Problem to work on => Pull out every line of the items below that contains the string "songs". Case counts.

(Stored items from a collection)
_____
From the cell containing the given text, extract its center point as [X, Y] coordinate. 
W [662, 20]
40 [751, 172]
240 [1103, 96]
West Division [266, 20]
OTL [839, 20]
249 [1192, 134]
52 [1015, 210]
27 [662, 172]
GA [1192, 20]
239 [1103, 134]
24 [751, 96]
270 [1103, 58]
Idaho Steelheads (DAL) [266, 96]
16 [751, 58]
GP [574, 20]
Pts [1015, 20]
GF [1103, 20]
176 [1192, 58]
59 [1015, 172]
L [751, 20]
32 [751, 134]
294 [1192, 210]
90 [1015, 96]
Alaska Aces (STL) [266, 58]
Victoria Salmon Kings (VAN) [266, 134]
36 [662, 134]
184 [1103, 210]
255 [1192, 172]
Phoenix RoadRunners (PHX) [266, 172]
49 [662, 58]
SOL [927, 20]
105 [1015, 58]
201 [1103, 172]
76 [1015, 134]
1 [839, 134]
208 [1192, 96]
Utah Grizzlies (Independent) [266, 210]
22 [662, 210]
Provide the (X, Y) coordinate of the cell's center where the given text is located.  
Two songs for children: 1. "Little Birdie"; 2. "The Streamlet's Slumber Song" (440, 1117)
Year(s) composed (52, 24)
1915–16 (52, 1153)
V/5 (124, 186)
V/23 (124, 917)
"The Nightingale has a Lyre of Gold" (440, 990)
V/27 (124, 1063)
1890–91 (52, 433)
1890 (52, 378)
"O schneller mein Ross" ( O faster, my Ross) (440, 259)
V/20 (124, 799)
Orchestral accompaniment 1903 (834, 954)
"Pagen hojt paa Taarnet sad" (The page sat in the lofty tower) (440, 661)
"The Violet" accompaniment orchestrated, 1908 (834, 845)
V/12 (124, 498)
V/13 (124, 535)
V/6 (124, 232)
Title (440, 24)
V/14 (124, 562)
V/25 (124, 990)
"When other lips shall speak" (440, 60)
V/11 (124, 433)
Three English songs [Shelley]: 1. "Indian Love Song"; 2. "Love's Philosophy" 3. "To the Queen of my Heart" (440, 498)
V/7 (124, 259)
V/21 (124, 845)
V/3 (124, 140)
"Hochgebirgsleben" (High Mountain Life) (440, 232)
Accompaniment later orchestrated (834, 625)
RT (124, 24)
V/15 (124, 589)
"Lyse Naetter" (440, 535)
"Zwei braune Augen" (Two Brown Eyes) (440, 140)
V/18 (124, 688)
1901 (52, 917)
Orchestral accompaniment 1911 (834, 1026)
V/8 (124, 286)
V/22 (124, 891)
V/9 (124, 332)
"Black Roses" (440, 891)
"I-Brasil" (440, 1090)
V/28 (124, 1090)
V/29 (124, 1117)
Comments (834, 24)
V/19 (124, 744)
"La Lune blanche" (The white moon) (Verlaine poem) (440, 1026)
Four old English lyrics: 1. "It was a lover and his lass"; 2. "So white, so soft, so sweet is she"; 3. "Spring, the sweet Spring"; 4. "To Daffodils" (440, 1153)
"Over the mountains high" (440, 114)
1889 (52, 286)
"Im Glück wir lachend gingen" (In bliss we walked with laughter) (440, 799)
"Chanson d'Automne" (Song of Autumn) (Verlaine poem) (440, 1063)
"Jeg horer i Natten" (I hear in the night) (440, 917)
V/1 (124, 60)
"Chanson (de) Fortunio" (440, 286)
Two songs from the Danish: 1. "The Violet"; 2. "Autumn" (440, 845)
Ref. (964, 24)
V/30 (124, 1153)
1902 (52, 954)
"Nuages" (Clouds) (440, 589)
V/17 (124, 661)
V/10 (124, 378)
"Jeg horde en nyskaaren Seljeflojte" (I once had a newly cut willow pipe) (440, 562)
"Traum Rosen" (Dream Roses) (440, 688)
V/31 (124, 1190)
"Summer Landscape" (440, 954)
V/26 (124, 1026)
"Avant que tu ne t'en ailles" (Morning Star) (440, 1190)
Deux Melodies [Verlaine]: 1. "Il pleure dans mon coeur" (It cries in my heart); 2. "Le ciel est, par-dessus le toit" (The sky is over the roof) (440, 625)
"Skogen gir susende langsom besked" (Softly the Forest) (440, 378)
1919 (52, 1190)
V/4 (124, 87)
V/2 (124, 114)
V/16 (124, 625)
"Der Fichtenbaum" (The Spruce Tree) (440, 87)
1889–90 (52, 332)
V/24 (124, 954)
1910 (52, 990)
_____
Output of the exercise =>
Two songs for children: 1. "Little Birdie"; 2. "The Streamlet's Slumber Song" (440, 1117)
Three English songs [Shelley]: 1. "Indian Love Song"; 2. "Love's Philosophy" 3. "To the Queen of my Heart" (440, 498)
Two songs from the Danish: 1. "The Violet"; 2. "Autumn" (440, 845)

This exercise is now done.